*** PROVIDED ENTRIES ***
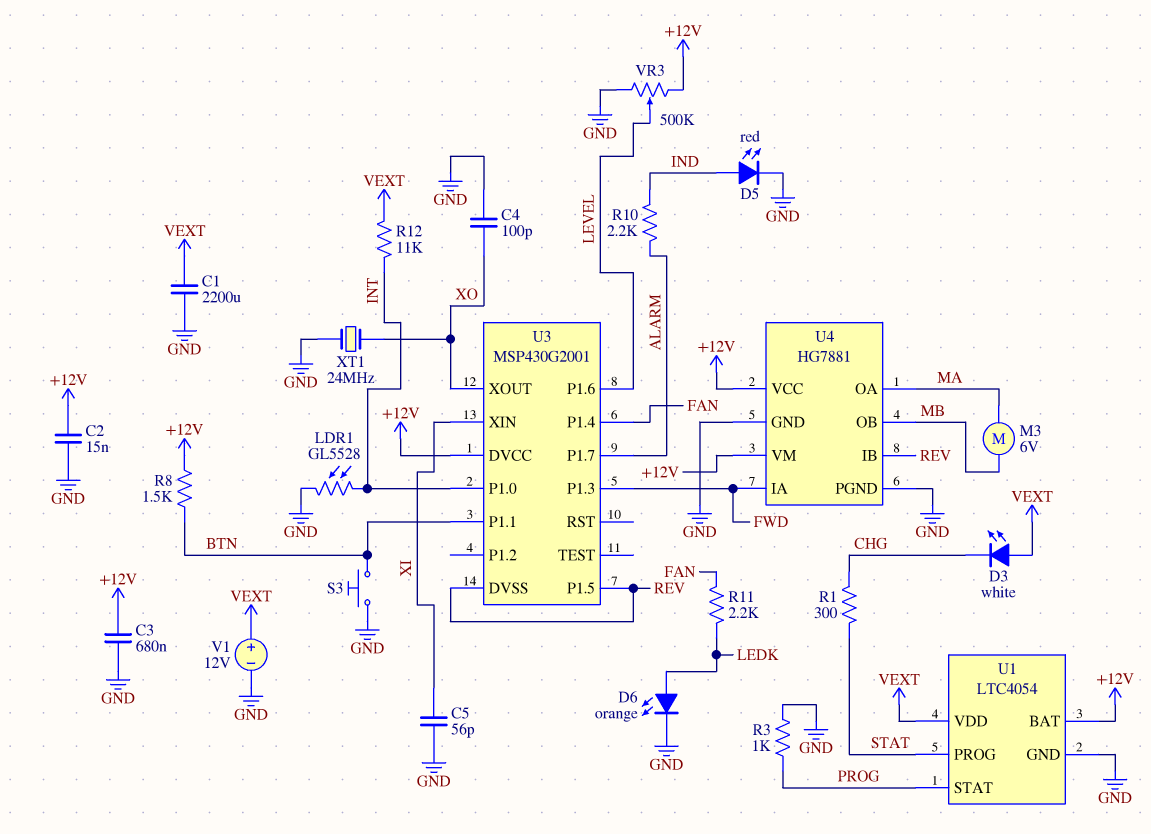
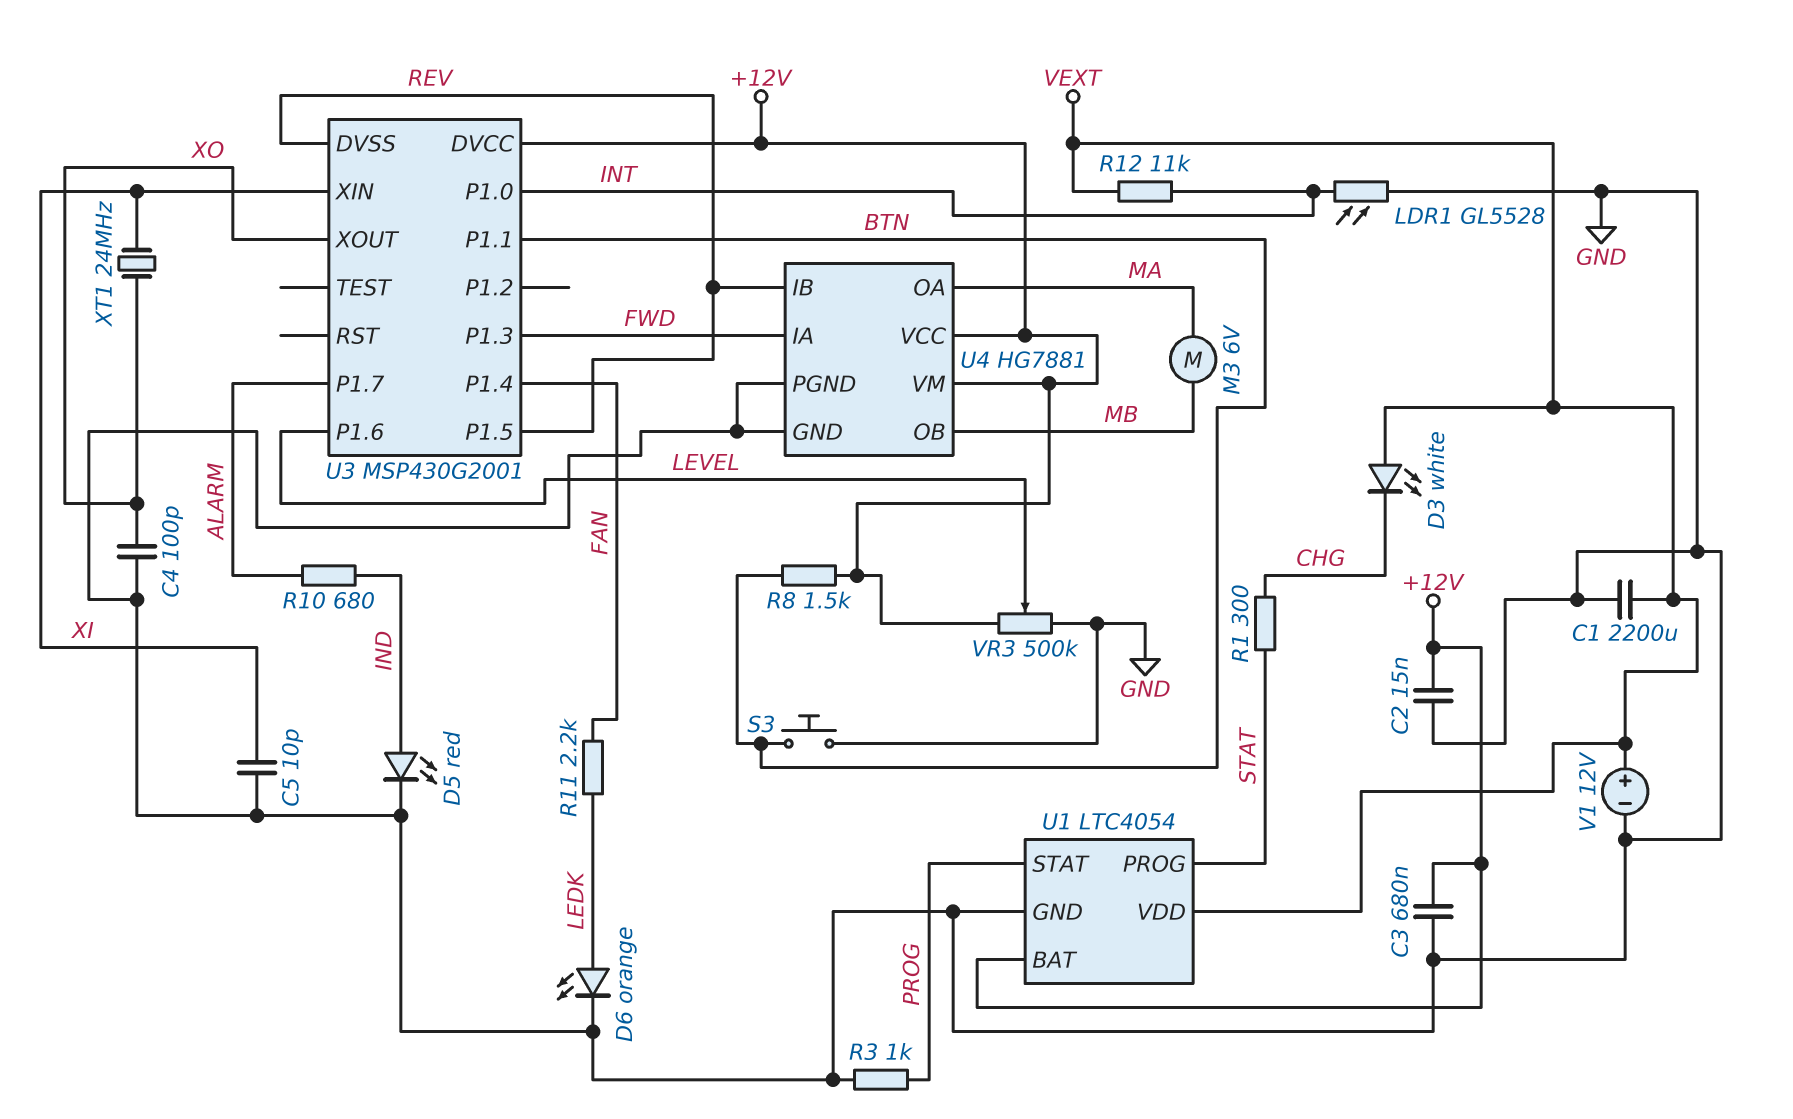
C5: 56pF (GND, XI) -> 10pF (GND, XI)
R10: 2.2k (ALARM, IND) -> 680 (ALARM, IND)
XT1: 24MHz (GND, XO) -> 24MHz (XI, XO)

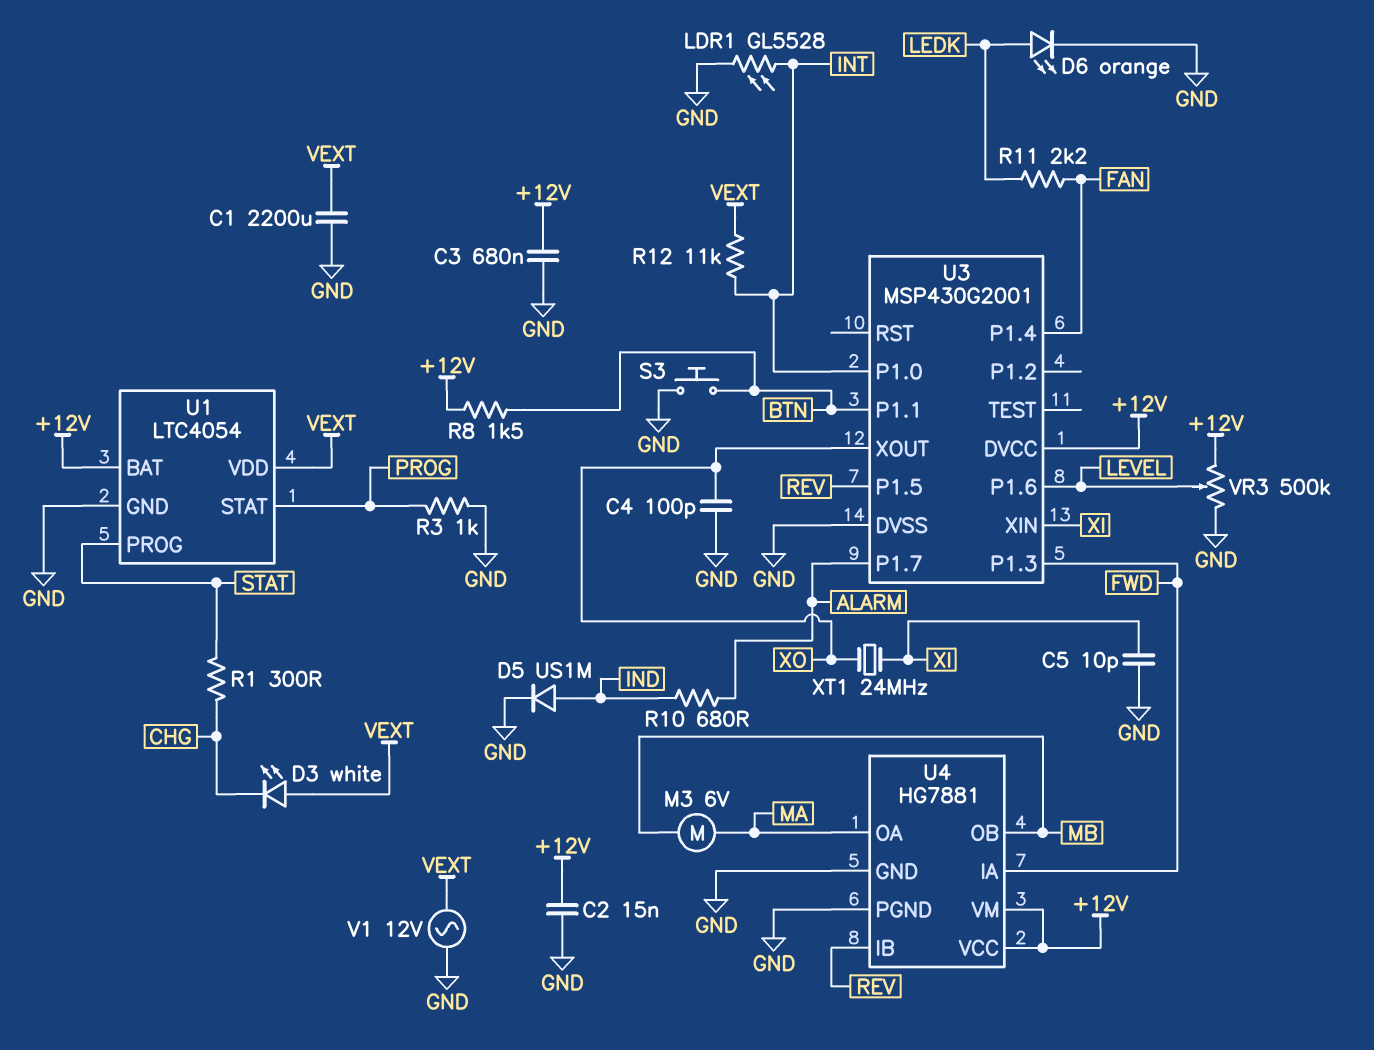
D5: LED red (A IND, K GND) -> diode US1M (A IND, K GND)
U3 pin DVSS: REV -> GND
V1: 12V (plus VEXT, minus GND) -> AC 12V (GND, VEXT)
*** End of PROVIDED ENTRIES ***
• ABOUT THIS EXERCISE: Only exact copies are wanted here. Write out the lines from the one containing "XT1: 24MHz (GND, XO) -> 24MHz (XI, XO)" through the end of the material and no others, omitting all pictures.

• RESPONSE AREA:
XT1: 24MHz (GND, XO) -> 24MHz (XI, XO)

D5: LED red (A IND, K GND) -> diode US1M (A IND, K GND)
U3 pin DVSS: REV -> GND
V1: 12V (plus VEXT, minus GND) -> AC 12V (GND, VEXT)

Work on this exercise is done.